Find and return every line of the data that contains the word "moved".

● **Object tracking records**
= = = =

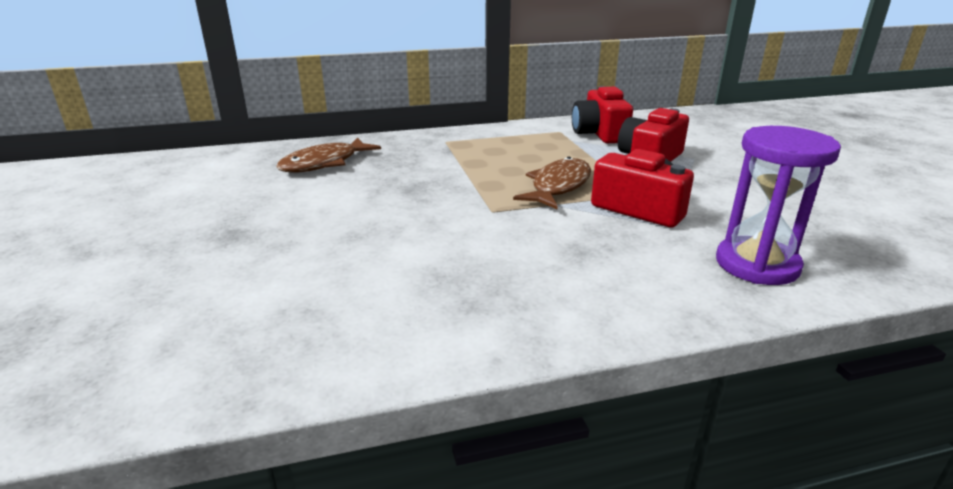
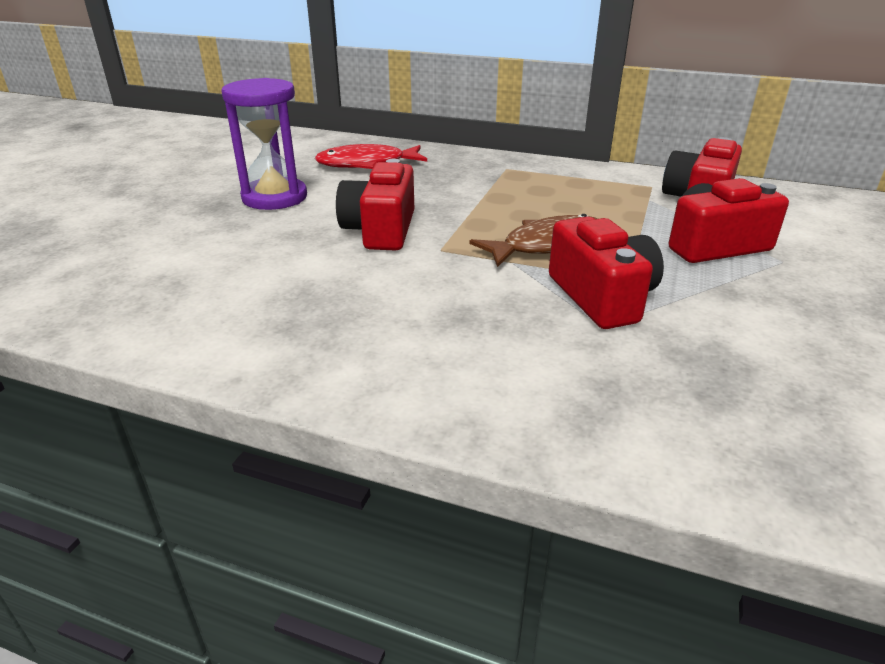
camera: 35 degrees right, 5 degrees up
brown fish [276,138,381,172] -> red fish [314,144,427,169]
purple hourglass [716,126,841,285] -> purple hourglass moved to [221,78,307,210]
none -> red camera [336,159,414,250]

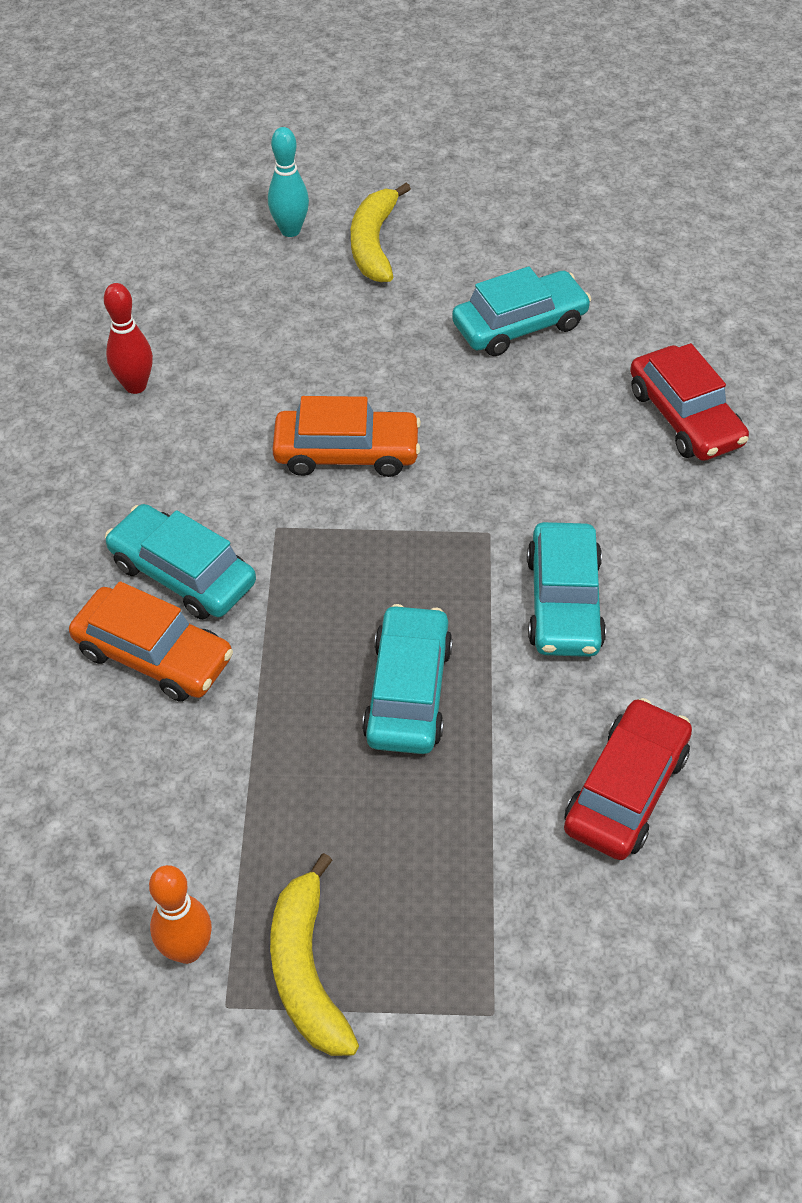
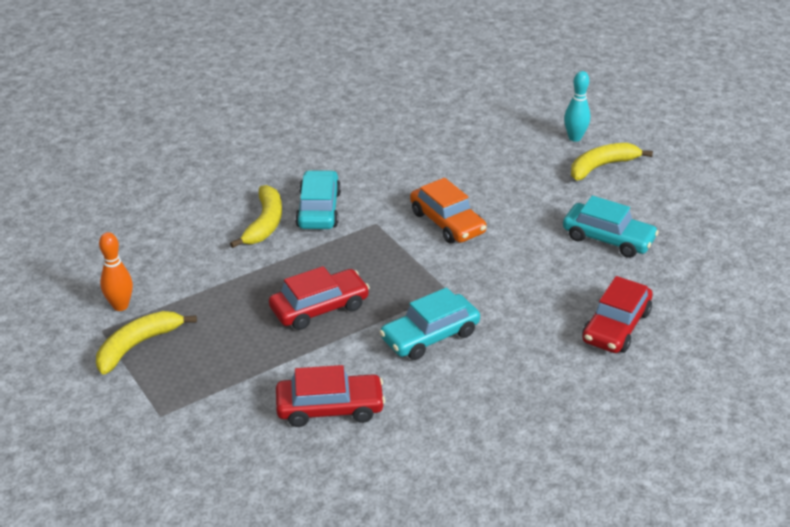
camera: 55 degrees right, 15 degrees down
orange car [69,581,233,702] -> yellow banana [230,185,282,248]
red bowling pin [104,283,153,394] -> none
turquoise car [362,604,453,754] -> red car [269,266,370,330]

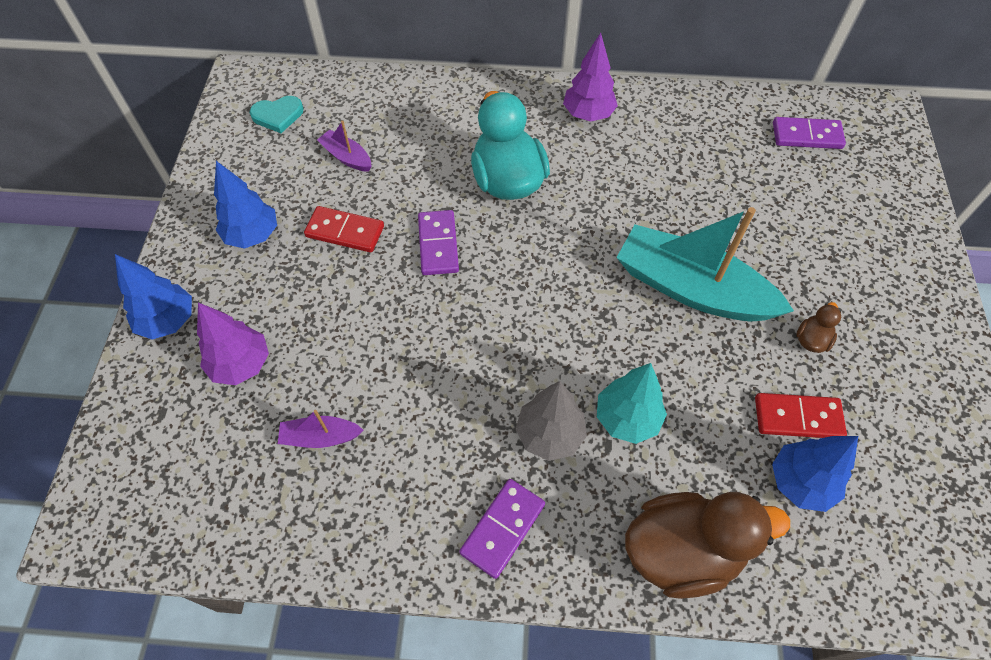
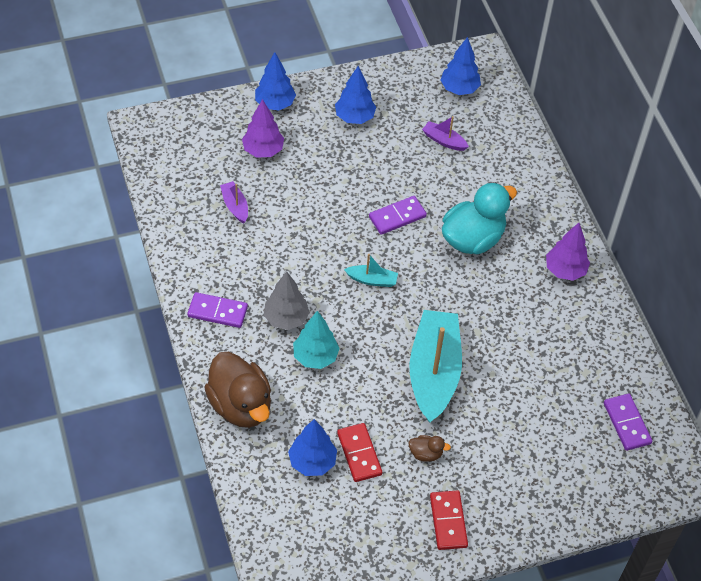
camera: 65 degrees right, 5 degrees down
turquoise heart [250,96,304,133] -> blue tree [440,37,481,95]
red domino [304,206,384,252] -> red domino moved to [430,490,468,550]
purple boat [317,121,372,172] -> purple boat turned 75 degrees counterclockwise [422,116,469,151]
none -> turquoise boat [344,254,398,287]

= = = =

● **OUTPUT OF THE EXERCISE**
purple hourglass [716,126,841,285] -> purple hourglass moved to [221,78,307,210]
red domino [304,206,384,252] -> red domino moved to [430,490,468,550]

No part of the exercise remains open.